■ DATA RECORDS ■
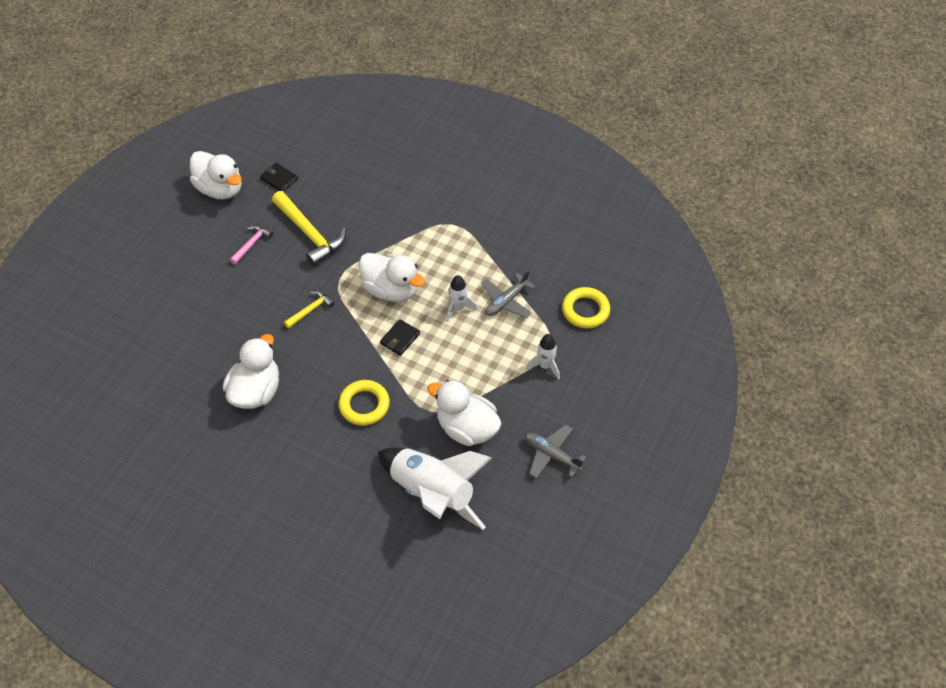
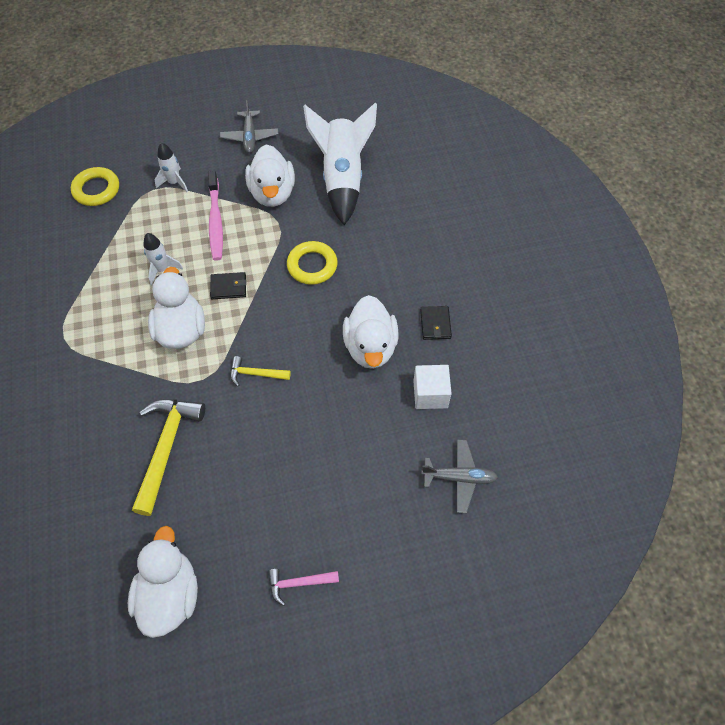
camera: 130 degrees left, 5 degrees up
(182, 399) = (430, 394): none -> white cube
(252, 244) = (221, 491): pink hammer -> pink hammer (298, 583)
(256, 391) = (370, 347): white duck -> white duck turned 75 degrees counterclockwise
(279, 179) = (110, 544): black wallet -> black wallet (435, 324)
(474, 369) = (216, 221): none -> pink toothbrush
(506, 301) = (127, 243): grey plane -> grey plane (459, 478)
...
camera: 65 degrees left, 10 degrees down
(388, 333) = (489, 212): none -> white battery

■ EXERCISE PROMPT ■
Which lines of the data above contain the string "white"? Copy each of them.

■ ANSWER ■
(182, 399) = (430, 394): none -> white cube
(256, 391) = (370, 347): white duck -> white duck turned 75 degrees counterclockwise
(388, 333) = (489, 212): none -> white battery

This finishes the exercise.